SUPPLIED MATERIAL:
_ _ _ _

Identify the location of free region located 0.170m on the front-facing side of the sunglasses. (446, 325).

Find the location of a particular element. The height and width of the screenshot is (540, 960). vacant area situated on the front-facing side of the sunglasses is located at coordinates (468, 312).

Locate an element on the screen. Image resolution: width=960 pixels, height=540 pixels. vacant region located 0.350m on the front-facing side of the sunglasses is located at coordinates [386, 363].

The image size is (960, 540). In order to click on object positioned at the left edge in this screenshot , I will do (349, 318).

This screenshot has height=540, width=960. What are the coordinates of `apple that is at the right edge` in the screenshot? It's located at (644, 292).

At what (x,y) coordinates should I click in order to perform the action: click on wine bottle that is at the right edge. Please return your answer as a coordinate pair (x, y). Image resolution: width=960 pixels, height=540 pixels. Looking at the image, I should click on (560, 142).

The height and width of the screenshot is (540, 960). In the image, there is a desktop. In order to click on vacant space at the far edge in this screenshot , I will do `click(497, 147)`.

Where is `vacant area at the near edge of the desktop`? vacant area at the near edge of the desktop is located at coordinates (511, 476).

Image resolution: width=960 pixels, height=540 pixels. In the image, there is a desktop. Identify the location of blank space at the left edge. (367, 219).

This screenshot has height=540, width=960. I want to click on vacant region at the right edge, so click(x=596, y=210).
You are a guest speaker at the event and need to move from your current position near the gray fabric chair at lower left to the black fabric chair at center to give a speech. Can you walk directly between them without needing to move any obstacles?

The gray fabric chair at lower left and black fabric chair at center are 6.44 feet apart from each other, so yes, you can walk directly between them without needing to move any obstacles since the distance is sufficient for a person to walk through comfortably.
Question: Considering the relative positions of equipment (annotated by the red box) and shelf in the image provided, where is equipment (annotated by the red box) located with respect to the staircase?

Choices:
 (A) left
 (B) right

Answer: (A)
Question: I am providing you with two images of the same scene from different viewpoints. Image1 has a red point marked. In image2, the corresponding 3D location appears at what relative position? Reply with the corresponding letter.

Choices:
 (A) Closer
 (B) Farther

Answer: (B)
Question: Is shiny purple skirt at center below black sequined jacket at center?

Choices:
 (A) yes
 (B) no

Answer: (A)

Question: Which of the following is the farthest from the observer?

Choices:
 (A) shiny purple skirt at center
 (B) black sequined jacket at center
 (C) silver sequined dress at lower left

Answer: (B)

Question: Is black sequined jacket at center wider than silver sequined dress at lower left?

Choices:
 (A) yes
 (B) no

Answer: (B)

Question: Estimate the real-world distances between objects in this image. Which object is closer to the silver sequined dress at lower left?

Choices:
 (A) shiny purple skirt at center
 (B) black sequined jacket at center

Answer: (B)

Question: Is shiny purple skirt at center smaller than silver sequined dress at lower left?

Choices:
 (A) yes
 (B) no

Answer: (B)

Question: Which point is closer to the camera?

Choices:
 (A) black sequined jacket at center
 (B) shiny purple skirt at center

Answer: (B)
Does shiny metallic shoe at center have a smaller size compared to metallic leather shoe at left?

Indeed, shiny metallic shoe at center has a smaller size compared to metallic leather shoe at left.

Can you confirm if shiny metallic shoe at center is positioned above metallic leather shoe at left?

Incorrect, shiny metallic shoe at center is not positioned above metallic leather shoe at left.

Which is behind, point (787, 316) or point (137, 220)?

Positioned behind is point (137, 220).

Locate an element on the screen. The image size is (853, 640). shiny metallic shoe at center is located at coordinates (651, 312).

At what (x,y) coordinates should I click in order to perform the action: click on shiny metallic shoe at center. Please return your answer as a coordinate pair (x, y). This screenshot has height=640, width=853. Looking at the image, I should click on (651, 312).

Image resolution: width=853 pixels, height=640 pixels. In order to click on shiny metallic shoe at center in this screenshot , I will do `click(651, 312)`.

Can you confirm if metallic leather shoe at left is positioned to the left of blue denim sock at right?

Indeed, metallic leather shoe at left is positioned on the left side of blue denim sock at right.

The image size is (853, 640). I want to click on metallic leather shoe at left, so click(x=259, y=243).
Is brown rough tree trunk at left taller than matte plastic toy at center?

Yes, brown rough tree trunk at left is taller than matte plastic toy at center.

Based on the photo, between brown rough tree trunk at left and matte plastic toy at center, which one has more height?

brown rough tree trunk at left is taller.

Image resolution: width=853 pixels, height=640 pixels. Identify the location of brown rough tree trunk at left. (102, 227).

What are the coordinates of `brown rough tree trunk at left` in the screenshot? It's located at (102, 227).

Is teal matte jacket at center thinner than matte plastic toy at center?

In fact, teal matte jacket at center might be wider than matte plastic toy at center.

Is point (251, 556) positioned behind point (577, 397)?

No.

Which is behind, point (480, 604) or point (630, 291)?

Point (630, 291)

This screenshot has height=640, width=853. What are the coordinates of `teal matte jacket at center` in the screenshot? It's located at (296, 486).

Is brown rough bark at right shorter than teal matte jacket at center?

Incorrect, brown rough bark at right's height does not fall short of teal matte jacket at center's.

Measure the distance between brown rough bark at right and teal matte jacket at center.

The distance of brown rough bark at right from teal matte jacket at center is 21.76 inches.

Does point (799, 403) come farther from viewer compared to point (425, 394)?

_ _ _ _

Update the entries from the first one up to and including the line with "coordinates (511, 476).", changing "sunglasses" to "reading glasses" and leaving everything else the same.

Identify the location of free region located 0.170m on the front-facing side of the reading glasses. (446, 325).

Find the location of a particular element. The height and width of the screenshot is (540, 960). vacant area situated on the front-facing side of the reading glasses is located at coordinates (468, 312).

Locate an element on the screen. Image resolution: width=960 pixels, height=540 pixels. vacant region located 0.350m on the front-facing side of the reading glasses is located at coordinates [386, 363].

The image size is (960, 540). In order to click on object positioned at the left edge in this screenshot , I will do (349, 318).

This screenshot has height=540, width=960. What are the coordinates of `apple that is at the right edge` in the screenshot? It's located at (644, 292).

At what (x,y) coordinates should I click in order to perform the action: click on wine bottle that is at the right edge. Please return your answer as a coordinate pair (x, y). Image resolution: width=960 pixels, height=540 pixels. Looking at the image, I should click on (560, 142).

The height and width of the screenshot is (540, 960). In the image, there is a desktop. In order to click on vacant space at the far edge in this screenshot , I will do `click(497, 147)`.

Where is `vacant area at the near edge of the desktop`? vacant area at the near edge of the desktop is located at coordinates (511, 476).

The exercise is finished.